■ Instructions for the task: From first line to last, print the records exactly, but leave out the pictures.
Content starts
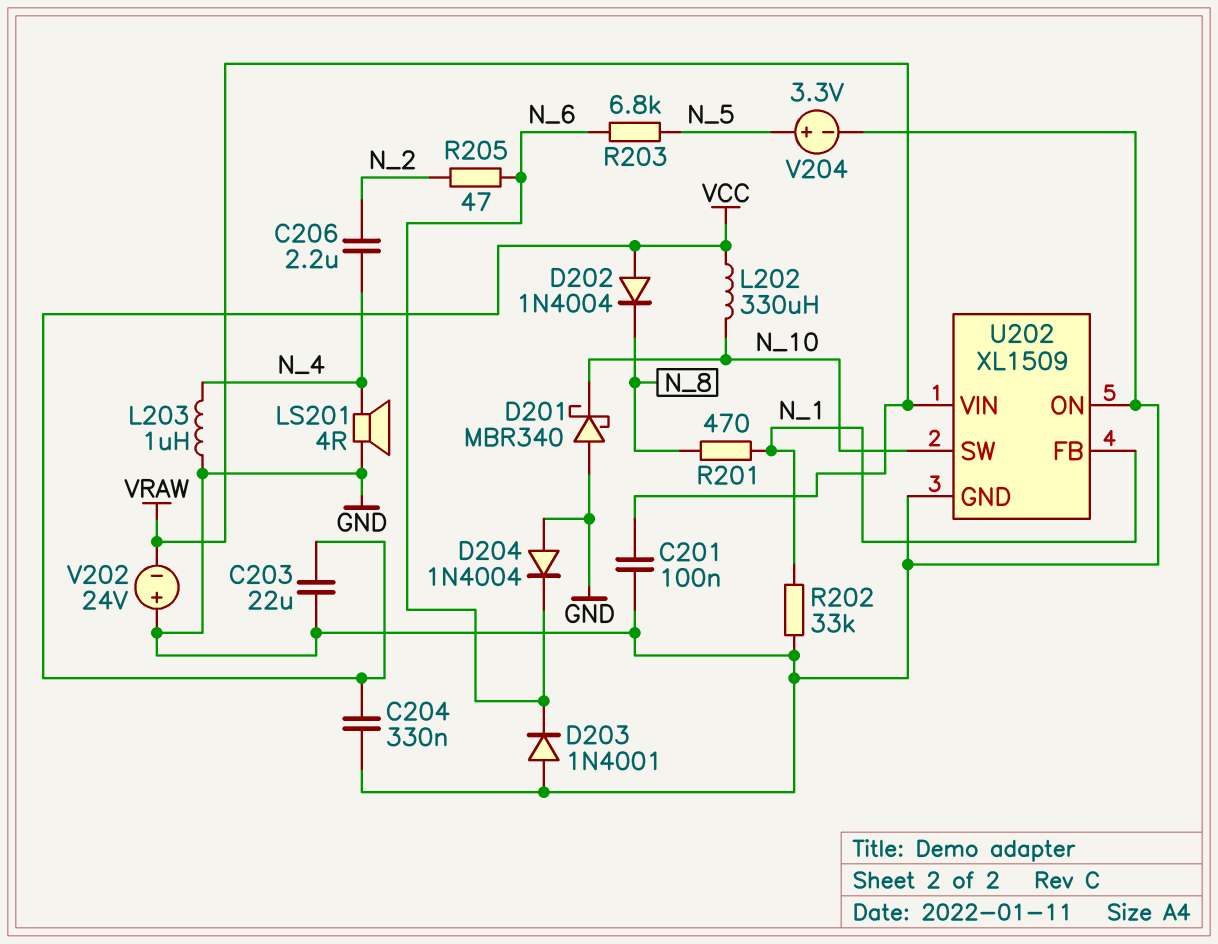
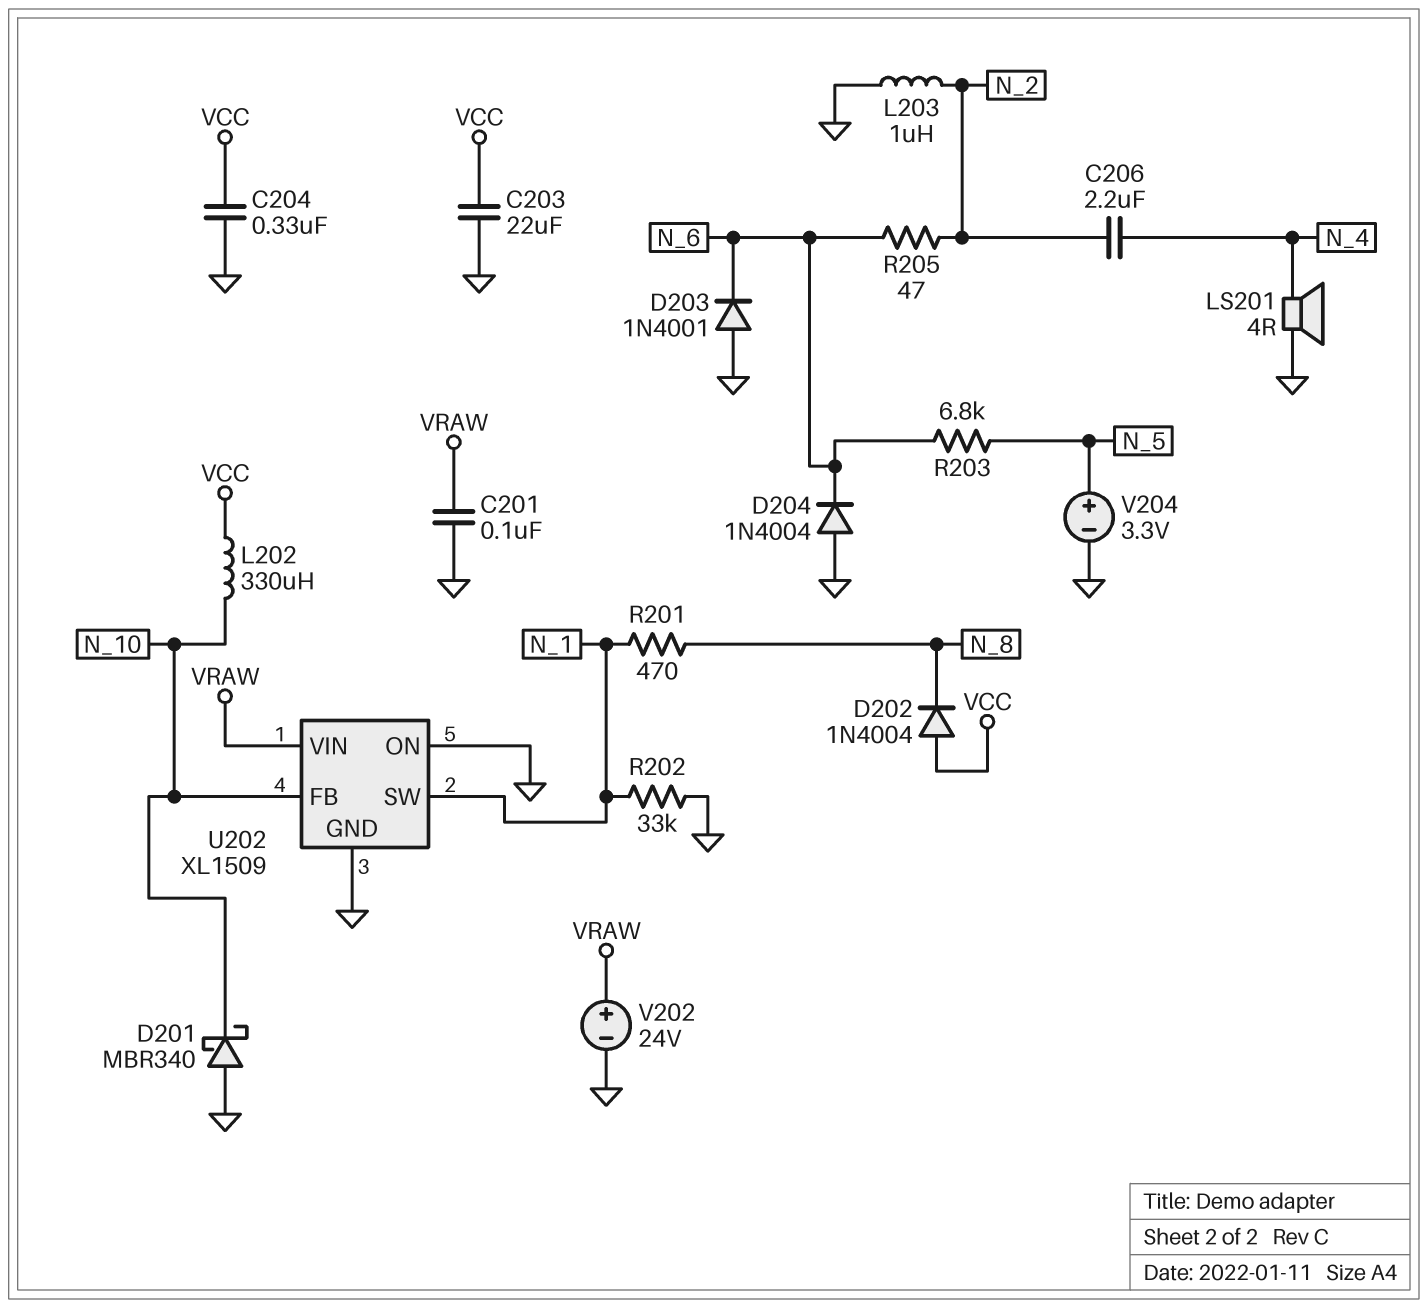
L203: 1uH (GND, N_4) -> 1uH (GND, N_2)
U202 pin FB: N_1 -> N_10
U202 pin SW: N_10 -> N_1
V202: 24V (plus GND, minus VRAW) -> 24V (plus VRAW, minus GND)

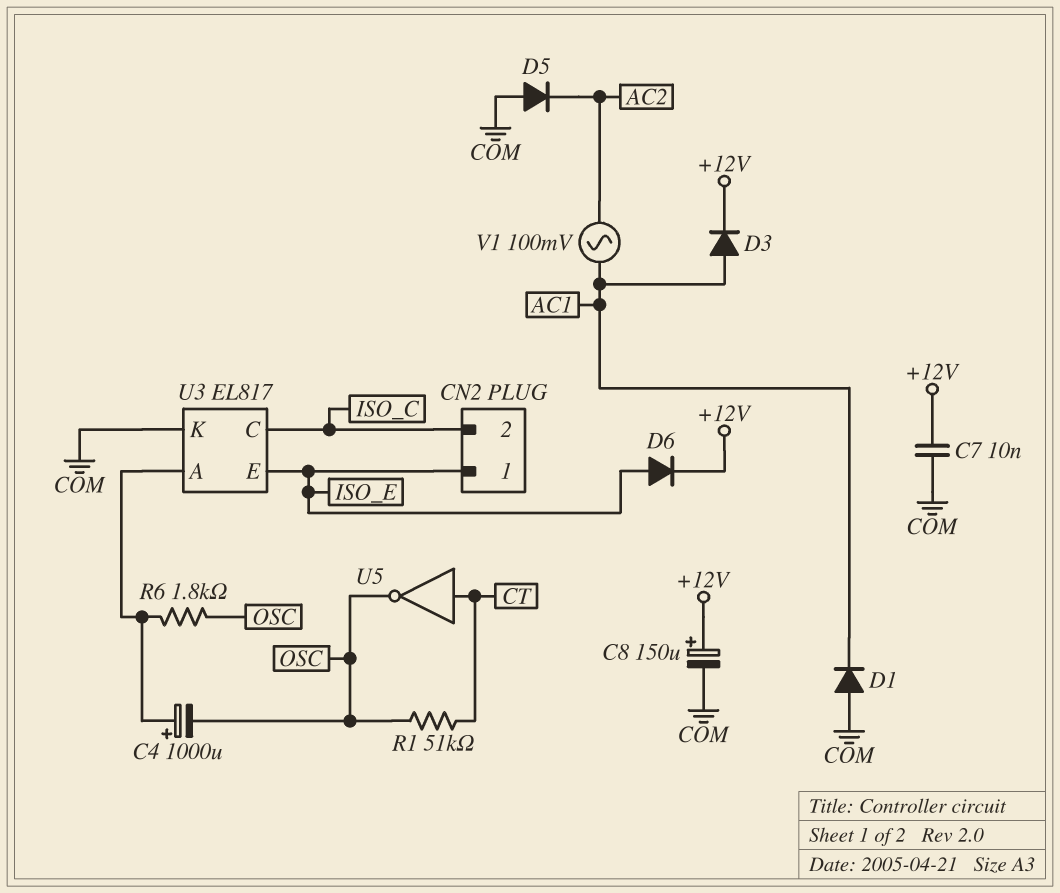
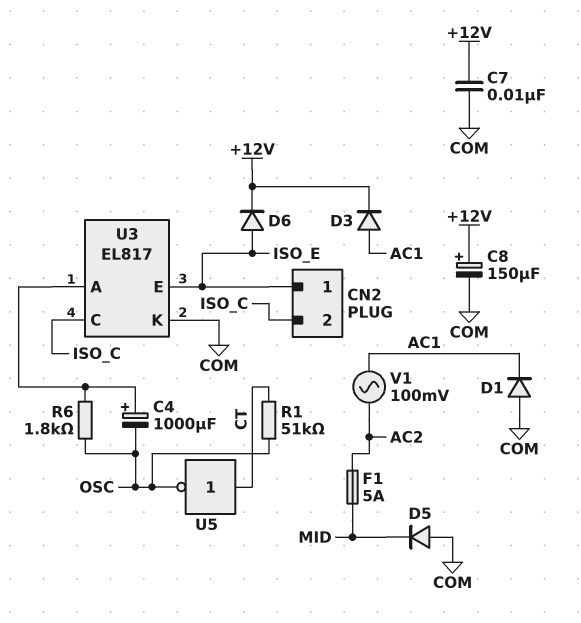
D5: diode (A COM, K AC2) -> diode (A COM, K MID)
F1: none -> 5A (AC2, MID)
Content ends
■ Written response:
L203: 1uH (GND, N_4) -> 1uH (GND, N_2)
U202 pin FB: N_1 -> N_10
U202 pin SW: N_10 -> N_1
V202: 24V (plus GND, minus VRAW) -> 24V (plus VRAW, minus GND)

D5: diode (A COM, K AC2) -> diode (A COM, K MID)
F1: none -> 5A (AC2, MID)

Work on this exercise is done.